» PROBLEM TO WORK ON: Print the records below exactly, omitting all pictures.

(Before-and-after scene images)

--------

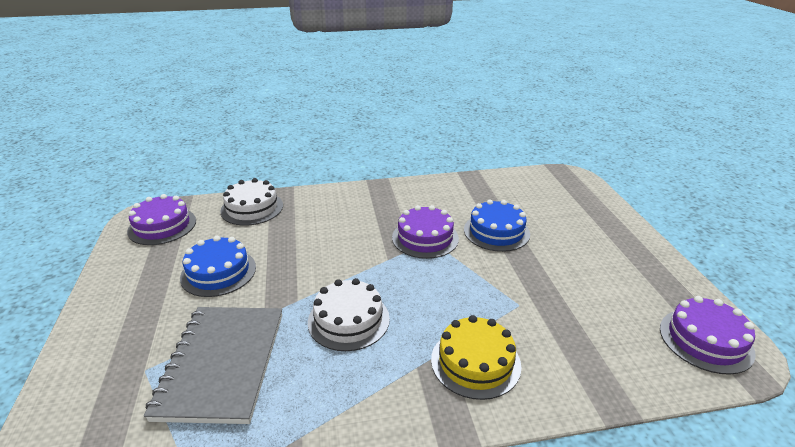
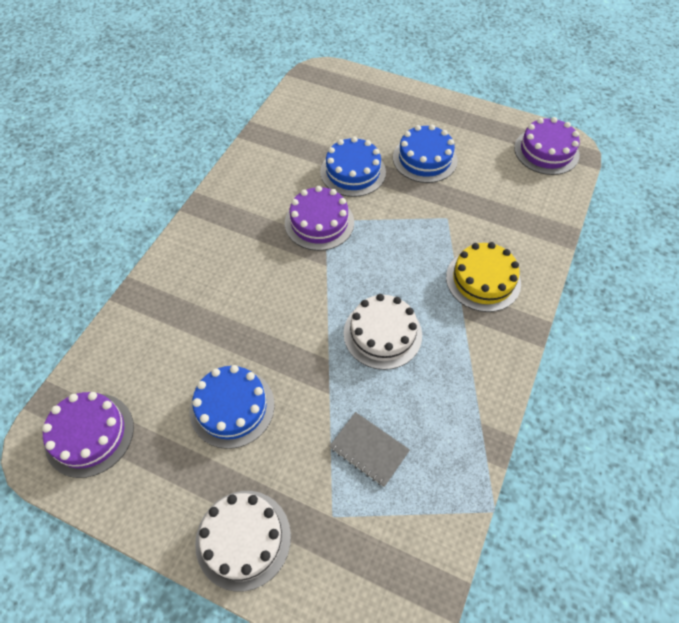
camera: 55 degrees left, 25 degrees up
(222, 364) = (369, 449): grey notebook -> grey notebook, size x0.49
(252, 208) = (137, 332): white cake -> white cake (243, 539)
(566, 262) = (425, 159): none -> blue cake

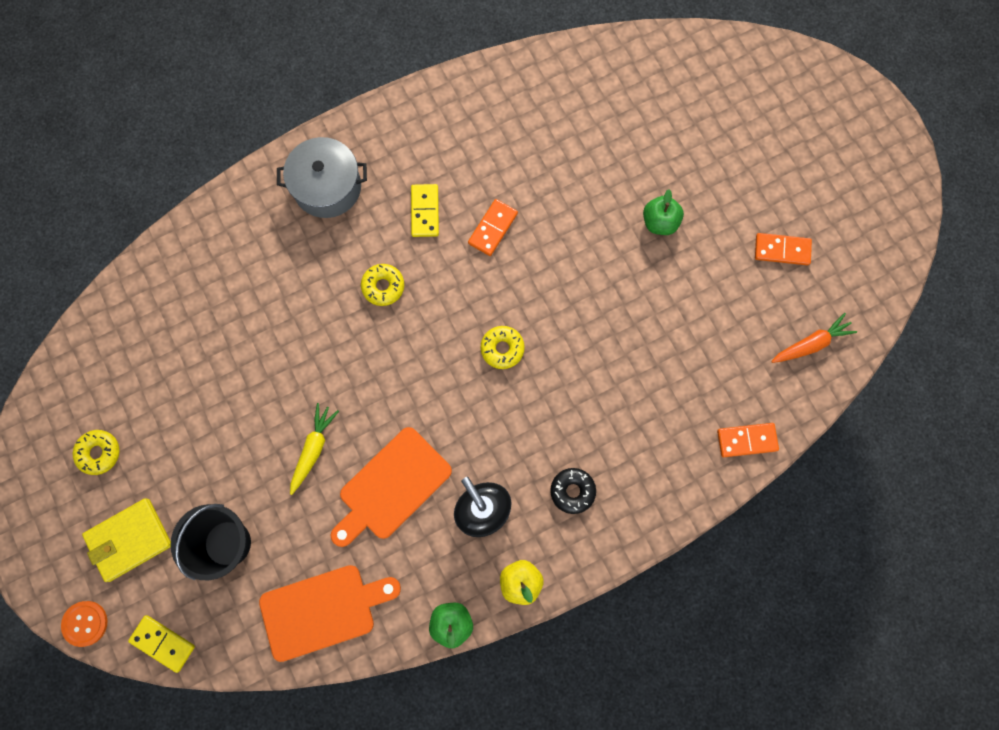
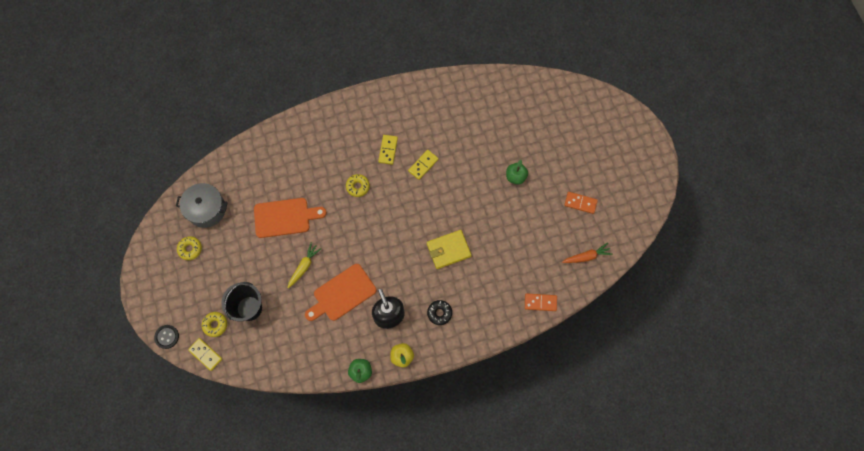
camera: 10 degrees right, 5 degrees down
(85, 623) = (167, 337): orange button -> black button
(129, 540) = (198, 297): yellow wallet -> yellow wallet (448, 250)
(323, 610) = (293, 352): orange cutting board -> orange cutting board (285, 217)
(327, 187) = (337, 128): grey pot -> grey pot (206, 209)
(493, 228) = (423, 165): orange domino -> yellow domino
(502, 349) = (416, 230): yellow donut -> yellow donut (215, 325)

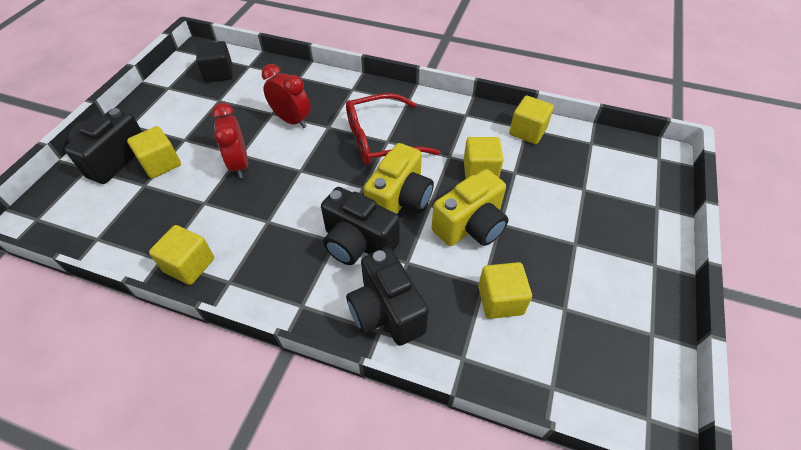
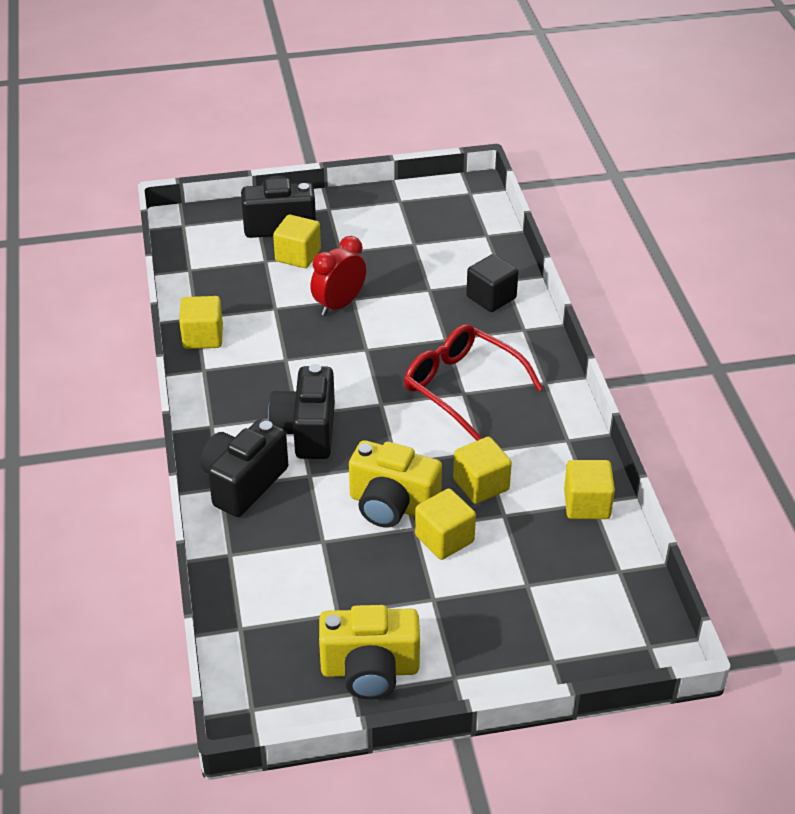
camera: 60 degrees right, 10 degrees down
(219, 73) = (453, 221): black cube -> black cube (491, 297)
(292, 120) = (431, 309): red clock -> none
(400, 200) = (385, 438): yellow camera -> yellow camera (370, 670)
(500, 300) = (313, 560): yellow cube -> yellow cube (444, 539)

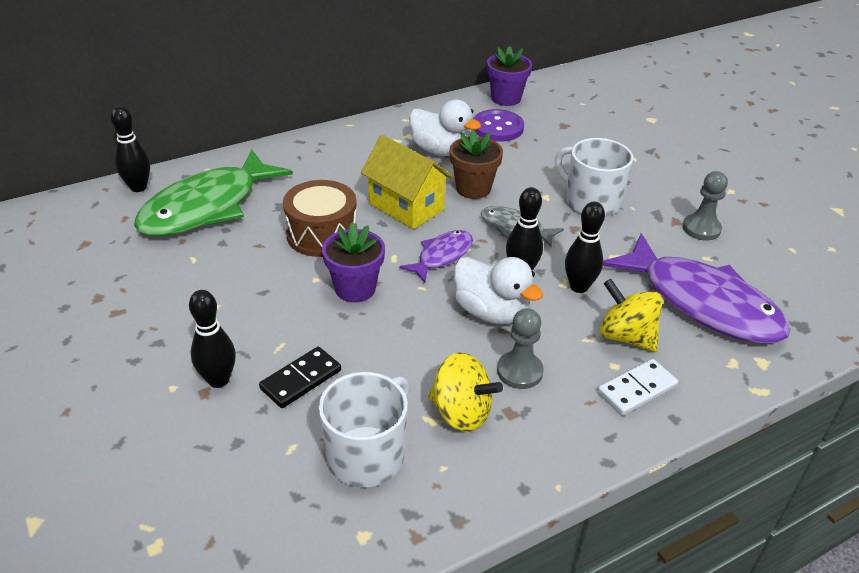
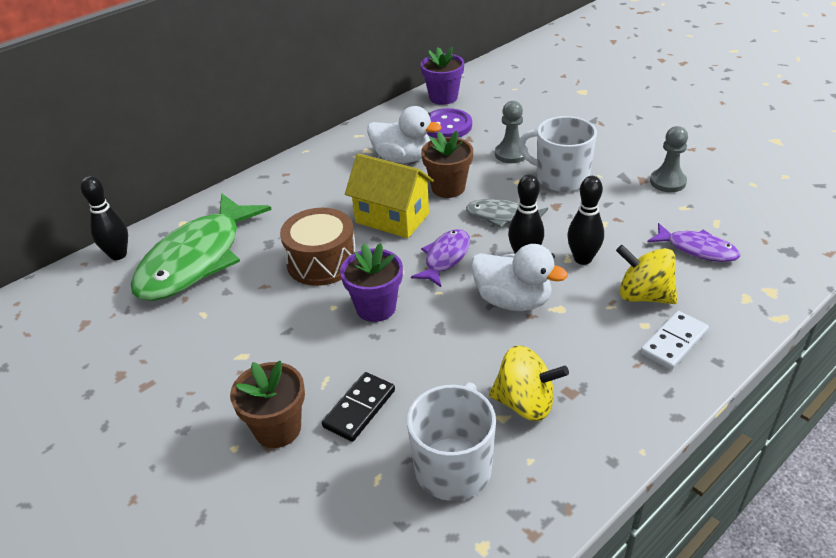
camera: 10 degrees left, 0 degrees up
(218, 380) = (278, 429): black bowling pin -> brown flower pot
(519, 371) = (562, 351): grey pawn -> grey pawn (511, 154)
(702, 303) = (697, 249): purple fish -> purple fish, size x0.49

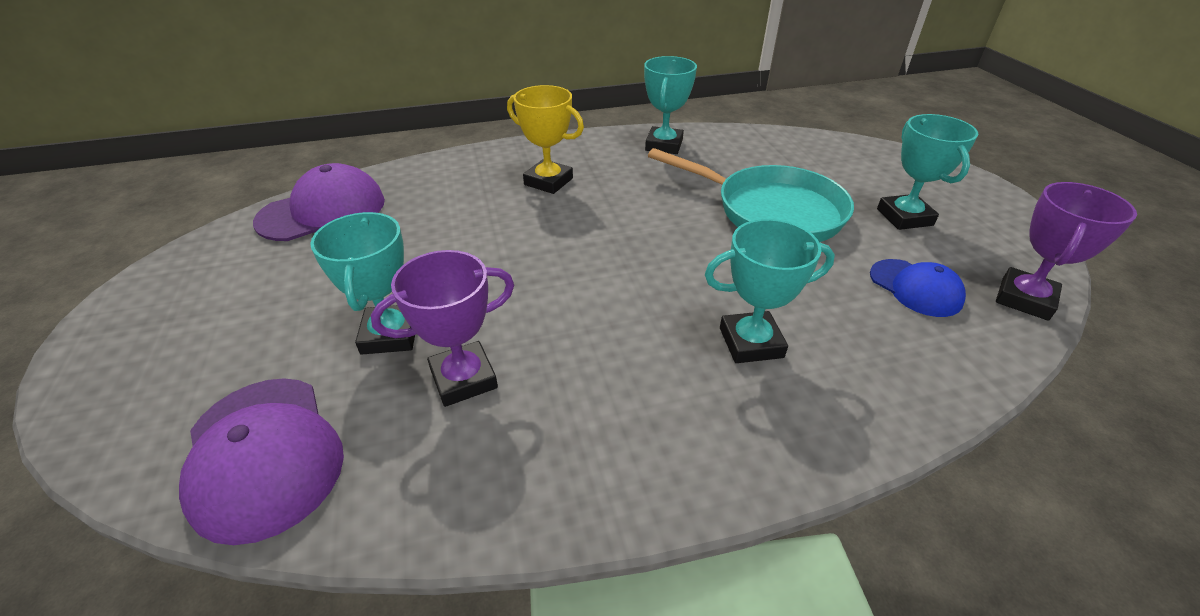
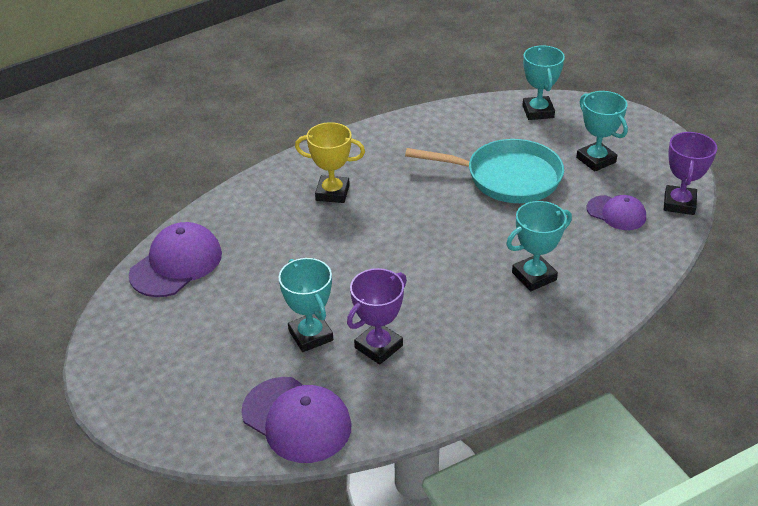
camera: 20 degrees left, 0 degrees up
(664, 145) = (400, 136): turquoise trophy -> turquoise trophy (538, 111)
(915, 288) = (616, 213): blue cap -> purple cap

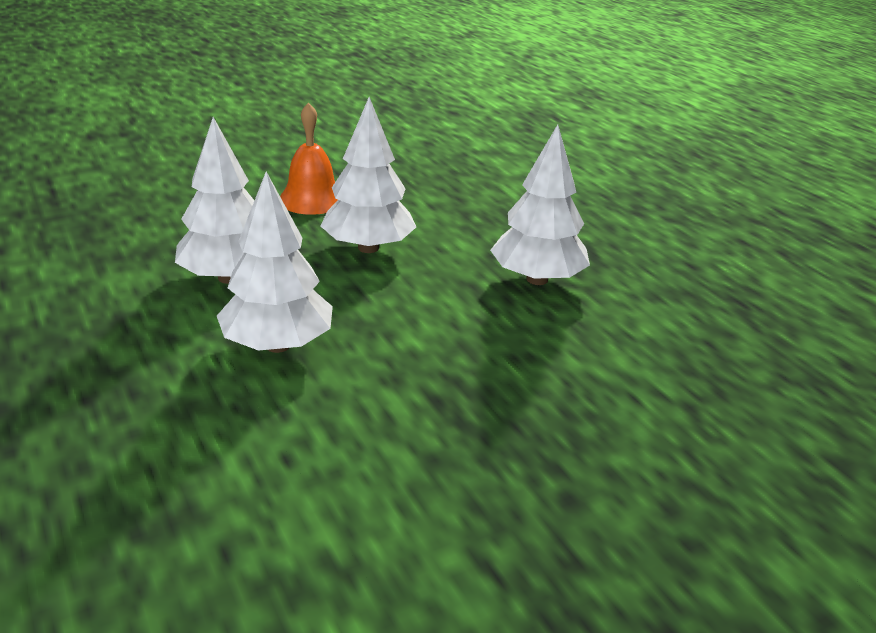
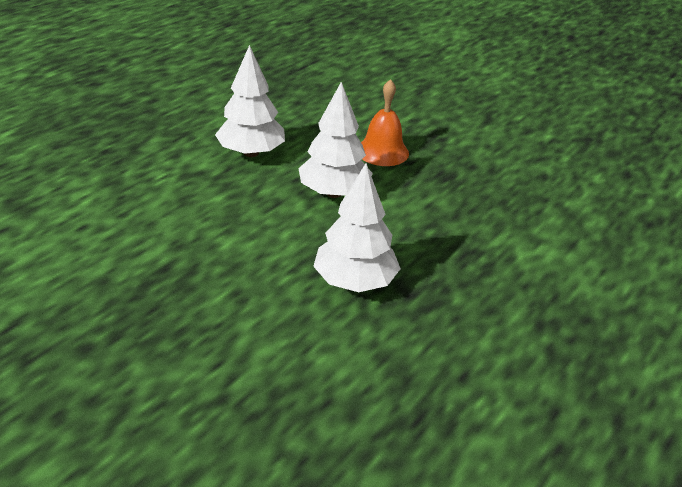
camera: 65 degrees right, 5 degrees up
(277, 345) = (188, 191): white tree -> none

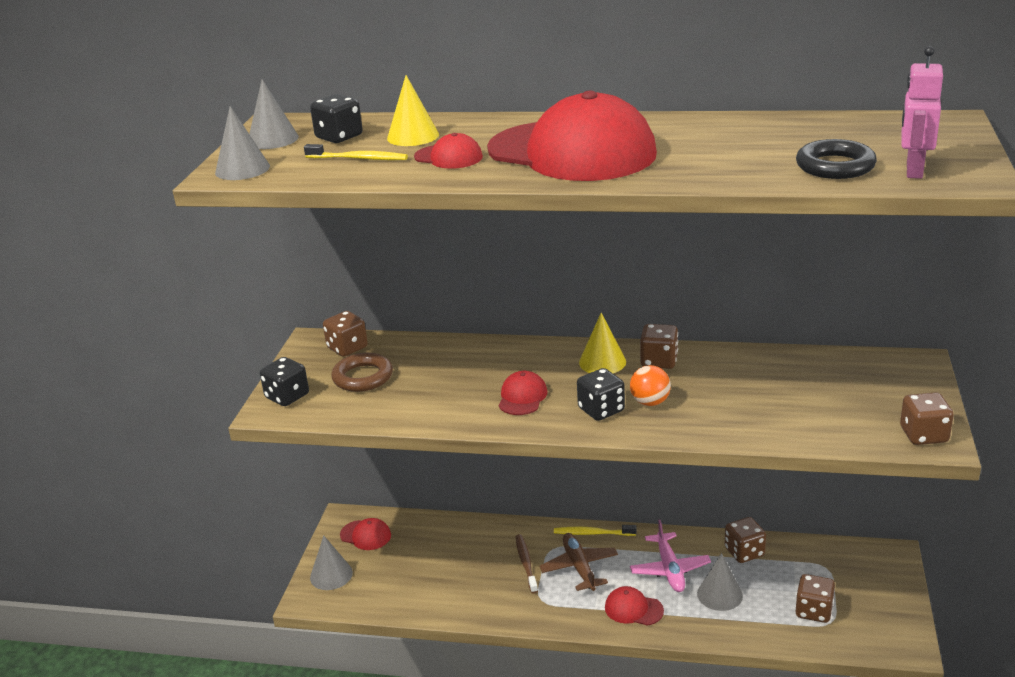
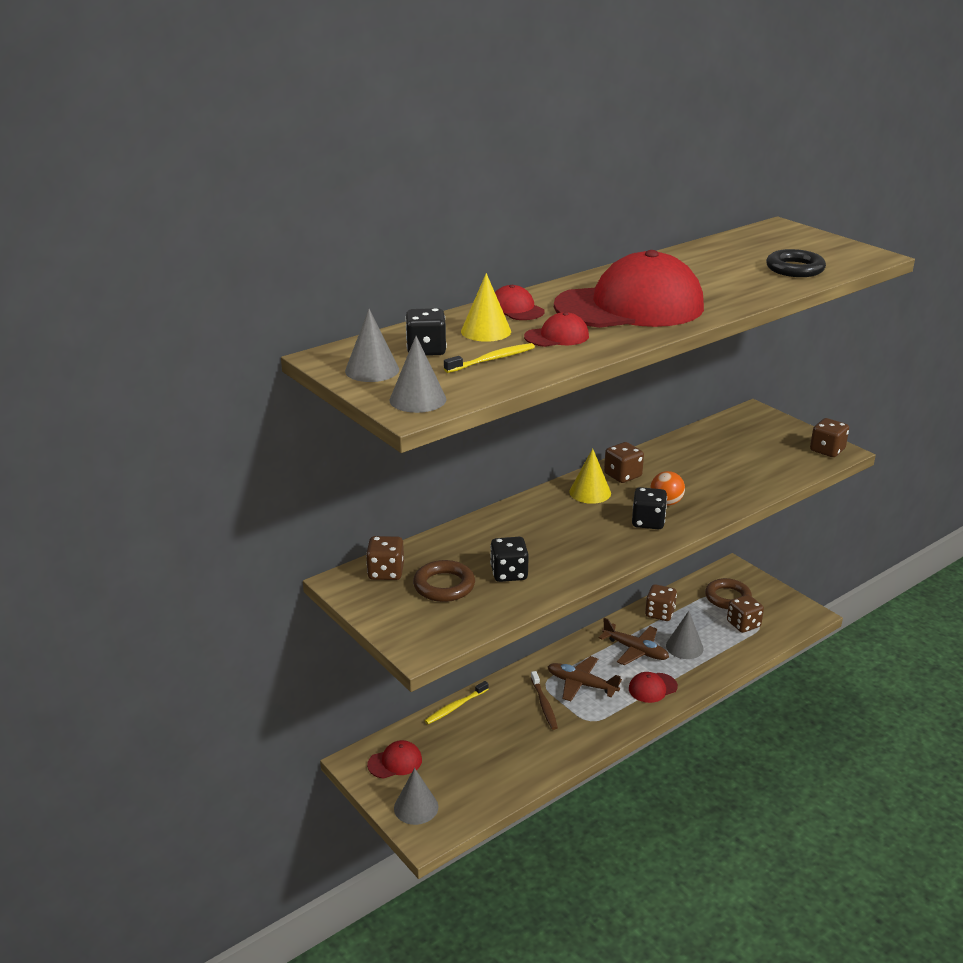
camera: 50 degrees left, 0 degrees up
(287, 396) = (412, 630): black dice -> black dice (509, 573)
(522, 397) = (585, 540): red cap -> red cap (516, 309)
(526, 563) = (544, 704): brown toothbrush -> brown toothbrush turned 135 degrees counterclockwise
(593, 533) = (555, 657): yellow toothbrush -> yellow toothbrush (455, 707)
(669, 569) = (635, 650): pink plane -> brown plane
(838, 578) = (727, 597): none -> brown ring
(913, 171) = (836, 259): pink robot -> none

--------

» PROBLEM SOLUTION:
camera: 55 degrees left, 25 degrees up
(222, 364) = (369, 449): grey notebook -> grey notebook, size x0.49
(252, 208) = (137, 332): white cake -> white cake (243, 539)
(566, 262) = (425, 159): none -> blue cake

camera: 10 degrees right, 5 degrees down
(85, 623) = (167, 337): orange button -> black button
(129, 540) = (198, 297): yellow wallet -> yellow wallet (448, 250)
(323, 610) = (293, 352): orange cutting board -> orange cutting board (285, 217)
(327, 187) = (337, 128): grey pot -> grey pot (206, 209)
(493, 228) = (423, 165): orange domino -> yellow domino
(502, 349) = (416, 230): yellow donut -> yellow donut (215, 325)

camera: 60 degrees right, 10 degrees down
(219, 73) = (453, 221): black cube -> black cube (491, 297)
(292, 120) = (431, 309): red clock -> none
(400, 200) = (385, 438): yellow camera -> yellow camera (370, 670)
(500, 300) = (313, 560): yellow cube -> yellow cube (444, 539)

camera: 10 degrees left, 0 degrees up
(218, 380) = (278, 429): black bowling pin -> brown flower pot
(519, 371) = (562, 351): grey pawn -> grey pawn (511, 154)
(702, 303) = (697, 249): purple fish -> purple fish, size x0.49

camera: 20 degrees left, 0 degrees up
(664, 145) = (400, 136): turquoise trophy -> turquoise trophy (538, 111)
(915, 288) = (616, 213): blue cap -> purple cap

camera: 65 degrees right, 5 degrees up
(277, 345) = (188, 191): white tree -> none

camera: 50 degrees left, 0 degrees up
(287, 396) = (412, 630): black dice -> black dice (509, 573)
(522, 397) = (585, 540): red cap -> red cap (516, 309)
(526, 563) = (544, 704): brown toothbrush -> brown toothbrush turned 135 degrees counterclockwise
(593, 533) = (555, 657): yellow toothbrush -> yellow toothbrush (455, 707)
(669, 569) = (635, 650): pink plane -> brown plane
(838, 578) = (727, 597): none -> brown ring
(913, 171) = (836, 259): pink robot -> none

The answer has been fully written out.